Source data:
((

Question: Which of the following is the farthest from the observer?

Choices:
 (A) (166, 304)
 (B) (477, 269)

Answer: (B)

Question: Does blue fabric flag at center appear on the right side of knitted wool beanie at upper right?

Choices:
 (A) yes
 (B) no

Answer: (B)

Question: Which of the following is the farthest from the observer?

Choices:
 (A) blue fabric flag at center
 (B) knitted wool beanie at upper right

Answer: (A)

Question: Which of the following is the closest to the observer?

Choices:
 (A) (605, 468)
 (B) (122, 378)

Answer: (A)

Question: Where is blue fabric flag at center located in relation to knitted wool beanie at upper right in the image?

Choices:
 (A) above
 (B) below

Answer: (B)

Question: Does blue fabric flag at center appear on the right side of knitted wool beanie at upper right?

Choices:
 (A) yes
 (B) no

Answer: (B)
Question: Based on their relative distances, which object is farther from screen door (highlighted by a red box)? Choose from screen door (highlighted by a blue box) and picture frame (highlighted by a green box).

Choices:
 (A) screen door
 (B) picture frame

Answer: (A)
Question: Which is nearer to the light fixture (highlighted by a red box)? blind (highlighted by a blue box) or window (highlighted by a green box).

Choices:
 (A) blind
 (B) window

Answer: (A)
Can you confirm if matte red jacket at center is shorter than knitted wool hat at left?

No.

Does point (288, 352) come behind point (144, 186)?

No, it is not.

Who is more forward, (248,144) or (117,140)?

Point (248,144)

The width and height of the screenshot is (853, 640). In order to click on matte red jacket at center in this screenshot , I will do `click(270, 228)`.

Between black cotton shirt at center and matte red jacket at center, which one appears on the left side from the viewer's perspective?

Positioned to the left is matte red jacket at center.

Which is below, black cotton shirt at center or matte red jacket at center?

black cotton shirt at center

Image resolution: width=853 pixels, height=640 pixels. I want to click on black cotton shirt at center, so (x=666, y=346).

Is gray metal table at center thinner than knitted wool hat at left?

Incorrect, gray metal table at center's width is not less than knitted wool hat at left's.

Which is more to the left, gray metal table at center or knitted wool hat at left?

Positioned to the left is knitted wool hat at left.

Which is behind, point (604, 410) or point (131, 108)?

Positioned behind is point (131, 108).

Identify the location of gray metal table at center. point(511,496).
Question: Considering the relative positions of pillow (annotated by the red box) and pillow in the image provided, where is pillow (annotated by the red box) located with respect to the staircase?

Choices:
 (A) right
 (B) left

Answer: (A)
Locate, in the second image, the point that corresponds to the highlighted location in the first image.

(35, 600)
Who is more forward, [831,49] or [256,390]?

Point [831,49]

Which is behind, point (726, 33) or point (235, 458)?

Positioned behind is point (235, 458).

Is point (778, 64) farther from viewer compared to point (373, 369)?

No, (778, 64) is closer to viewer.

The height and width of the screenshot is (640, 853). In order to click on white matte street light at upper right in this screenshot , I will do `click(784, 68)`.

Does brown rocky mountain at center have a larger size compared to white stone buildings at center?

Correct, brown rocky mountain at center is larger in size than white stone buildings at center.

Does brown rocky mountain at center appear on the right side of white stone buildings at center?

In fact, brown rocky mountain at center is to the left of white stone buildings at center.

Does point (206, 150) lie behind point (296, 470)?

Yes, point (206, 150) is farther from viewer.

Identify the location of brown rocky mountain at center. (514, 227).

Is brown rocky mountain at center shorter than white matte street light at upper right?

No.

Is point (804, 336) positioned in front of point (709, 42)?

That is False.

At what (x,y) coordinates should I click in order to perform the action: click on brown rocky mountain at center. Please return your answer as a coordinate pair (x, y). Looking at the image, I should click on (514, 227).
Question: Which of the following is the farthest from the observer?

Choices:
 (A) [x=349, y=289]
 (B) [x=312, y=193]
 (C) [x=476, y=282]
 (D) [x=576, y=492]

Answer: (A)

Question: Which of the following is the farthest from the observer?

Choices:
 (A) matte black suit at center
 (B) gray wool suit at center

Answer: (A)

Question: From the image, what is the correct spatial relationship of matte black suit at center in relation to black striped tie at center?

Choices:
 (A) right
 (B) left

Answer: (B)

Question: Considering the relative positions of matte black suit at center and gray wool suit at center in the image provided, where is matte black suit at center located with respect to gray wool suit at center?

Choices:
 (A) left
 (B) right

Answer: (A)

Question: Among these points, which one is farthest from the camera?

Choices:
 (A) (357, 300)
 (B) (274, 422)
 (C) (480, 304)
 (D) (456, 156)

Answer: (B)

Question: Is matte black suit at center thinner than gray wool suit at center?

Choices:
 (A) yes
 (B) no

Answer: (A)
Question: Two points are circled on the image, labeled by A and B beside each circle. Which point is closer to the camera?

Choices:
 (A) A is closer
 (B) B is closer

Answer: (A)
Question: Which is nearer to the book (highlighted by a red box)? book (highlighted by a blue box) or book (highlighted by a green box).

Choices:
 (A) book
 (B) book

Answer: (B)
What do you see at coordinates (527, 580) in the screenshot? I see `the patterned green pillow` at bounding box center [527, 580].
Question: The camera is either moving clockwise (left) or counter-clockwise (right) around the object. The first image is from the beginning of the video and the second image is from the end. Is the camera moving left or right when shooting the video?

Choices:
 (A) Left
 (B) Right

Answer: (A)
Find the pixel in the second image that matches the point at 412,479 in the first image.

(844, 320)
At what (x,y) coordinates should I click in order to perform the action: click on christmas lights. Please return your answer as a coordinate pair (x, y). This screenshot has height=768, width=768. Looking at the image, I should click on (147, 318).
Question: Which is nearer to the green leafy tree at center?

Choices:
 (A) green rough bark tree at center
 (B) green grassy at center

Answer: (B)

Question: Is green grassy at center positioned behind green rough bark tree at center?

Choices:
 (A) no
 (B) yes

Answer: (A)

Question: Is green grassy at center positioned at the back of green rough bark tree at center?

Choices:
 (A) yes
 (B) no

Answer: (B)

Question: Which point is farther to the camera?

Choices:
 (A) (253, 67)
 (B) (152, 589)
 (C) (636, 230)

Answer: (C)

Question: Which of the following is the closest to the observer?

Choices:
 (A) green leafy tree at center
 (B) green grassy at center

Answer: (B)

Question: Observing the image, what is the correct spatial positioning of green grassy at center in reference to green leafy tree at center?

))

Directions for this task
Tally the lines in the material above that contain the string "object". Reply with the number alone.

Answer to the task
2